Source data

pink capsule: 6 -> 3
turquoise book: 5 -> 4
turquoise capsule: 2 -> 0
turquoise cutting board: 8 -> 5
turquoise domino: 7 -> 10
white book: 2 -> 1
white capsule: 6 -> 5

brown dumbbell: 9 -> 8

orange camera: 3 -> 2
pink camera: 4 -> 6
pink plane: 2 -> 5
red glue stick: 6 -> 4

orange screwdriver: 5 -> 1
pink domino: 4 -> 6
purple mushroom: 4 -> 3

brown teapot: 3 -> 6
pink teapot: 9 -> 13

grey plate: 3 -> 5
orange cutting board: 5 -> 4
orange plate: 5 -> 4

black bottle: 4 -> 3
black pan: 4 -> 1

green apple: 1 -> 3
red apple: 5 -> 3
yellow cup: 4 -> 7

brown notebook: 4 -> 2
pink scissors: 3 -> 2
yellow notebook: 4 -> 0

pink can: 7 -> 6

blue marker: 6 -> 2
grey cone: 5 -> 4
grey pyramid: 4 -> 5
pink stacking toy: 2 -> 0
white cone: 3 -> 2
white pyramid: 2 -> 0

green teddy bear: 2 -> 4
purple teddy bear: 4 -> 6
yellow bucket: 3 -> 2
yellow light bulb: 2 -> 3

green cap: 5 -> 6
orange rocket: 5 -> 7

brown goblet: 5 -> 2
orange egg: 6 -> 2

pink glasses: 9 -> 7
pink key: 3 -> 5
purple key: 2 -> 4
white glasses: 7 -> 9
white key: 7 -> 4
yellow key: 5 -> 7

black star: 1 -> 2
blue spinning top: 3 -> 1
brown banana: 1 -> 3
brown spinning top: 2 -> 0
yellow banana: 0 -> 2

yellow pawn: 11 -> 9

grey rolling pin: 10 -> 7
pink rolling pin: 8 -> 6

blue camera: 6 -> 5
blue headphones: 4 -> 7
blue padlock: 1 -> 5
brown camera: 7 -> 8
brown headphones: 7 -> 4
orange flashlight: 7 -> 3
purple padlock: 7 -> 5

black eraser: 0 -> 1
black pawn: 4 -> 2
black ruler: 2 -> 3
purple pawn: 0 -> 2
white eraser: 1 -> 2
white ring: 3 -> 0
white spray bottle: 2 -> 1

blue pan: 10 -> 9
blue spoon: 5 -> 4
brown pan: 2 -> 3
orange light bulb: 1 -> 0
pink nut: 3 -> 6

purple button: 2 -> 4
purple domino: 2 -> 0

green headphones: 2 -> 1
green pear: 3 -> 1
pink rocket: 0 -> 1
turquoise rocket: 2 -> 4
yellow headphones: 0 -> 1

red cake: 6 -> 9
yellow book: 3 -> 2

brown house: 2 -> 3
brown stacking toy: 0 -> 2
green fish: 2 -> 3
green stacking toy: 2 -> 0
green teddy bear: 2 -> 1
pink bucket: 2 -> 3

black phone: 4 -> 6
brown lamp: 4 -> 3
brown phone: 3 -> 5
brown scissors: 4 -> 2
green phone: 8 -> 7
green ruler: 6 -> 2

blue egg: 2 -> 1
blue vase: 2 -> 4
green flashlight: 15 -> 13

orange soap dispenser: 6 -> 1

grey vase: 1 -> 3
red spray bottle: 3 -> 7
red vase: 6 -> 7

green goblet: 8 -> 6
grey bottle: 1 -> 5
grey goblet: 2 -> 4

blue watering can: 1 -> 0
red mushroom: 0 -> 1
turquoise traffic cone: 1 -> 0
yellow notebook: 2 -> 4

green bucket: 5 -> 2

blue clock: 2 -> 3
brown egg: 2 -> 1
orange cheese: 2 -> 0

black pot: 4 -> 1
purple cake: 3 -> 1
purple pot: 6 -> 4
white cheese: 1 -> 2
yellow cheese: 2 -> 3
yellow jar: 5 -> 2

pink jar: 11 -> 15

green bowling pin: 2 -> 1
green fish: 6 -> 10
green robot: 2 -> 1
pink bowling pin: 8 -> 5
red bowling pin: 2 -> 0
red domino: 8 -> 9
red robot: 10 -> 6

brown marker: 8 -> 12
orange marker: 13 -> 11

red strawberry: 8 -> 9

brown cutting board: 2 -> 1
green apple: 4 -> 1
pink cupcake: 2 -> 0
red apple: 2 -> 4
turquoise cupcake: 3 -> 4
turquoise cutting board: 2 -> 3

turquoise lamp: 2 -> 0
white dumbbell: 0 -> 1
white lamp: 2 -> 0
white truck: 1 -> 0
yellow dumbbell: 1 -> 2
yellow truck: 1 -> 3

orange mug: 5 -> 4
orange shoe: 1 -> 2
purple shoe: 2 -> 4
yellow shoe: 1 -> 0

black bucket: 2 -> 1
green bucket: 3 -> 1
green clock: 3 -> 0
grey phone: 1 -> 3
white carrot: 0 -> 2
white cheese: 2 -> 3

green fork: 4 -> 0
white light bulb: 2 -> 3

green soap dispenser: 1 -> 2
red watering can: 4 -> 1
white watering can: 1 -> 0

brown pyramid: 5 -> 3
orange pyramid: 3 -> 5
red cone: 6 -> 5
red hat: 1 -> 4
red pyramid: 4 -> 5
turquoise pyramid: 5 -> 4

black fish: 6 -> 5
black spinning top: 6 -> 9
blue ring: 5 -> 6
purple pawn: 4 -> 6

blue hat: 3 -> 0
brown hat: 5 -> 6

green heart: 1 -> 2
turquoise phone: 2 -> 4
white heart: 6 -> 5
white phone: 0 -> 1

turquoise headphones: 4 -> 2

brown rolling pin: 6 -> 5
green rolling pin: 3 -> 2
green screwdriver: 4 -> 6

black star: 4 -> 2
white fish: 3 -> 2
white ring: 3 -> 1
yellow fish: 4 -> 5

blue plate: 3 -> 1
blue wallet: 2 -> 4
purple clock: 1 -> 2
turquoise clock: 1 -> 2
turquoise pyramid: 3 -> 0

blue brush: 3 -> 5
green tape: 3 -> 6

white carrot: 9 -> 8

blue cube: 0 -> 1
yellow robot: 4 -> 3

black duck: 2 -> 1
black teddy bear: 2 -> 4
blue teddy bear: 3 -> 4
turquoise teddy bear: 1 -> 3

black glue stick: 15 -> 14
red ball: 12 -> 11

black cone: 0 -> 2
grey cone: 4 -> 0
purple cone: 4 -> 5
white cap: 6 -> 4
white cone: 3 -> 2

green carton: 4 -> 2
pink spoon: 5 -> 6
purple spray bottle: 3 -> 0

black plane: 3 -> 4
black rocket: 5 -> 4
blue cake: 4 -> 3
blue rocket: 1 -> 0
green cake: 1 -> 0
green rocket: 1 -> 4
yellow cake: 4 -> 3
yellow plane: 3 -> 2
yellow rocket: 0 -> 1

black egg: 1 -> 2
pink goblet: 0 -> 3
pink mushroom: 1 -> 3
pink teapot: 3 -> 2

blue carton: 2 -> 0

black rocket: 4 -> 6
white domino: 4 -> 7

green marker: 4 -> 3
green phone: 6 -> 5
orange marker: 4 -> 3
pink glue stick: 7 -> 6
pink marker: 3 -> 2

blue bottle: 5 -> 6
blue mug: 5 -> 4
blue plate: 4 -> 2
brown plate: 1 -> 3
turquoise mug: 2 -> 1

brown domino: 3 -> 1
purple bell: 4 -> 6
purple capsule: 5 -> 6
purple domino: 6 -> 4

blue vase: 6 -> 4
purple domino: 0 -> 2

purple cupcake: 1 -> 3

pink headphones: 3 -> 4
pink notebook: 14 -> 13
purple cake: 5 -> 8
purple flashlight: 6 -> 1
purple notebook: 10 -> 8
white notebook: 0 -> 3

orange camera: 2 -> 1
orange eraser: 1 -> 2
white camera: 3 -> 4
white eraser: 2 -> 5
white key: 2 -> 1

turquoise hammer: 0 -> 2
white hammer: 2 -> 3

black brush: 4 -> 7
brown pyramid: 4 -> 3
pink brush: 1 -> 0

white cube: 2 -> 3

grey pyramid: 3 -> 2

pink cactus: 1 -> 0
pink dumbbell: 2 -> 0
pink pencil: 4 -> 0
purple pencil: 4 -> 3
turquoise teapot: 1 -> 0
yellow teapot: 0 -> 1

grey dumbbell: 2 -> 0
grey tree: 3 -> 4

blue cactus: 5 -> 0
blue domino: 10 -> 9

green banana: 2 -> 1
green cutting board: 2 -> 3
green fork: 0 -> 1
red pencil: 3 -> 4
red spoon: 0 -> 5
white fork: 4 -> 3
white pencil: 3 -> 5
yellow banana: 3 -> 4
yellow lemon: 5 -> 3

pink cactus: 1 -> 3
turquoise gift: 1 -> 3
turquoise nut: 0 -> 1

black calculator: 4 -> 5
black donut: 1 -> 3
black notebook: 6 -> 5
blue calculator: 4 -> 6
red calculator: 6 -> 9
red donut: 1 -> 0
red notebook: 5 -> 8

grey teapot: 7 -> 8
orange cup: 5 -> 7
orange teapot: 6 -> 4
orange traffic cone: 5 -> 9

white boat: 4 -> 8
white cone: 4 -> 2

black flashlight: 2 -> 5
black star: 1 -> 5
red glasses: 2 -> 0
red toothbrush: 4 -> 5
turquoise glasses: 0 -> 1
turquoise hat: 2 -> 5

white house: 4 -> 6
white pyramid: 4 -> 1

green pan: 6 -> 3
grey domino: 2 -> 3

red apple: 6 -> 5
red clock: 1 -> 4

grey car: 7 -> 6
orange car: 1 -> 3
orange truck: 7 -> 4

Task
For this exercise, gather every line of the data that contains the word "goblet".

Result
brown goblet: 5 -> 2
green goblet: 8 -> 6
grey goblet: 2 -> 4
pink goblet: 0 -> 3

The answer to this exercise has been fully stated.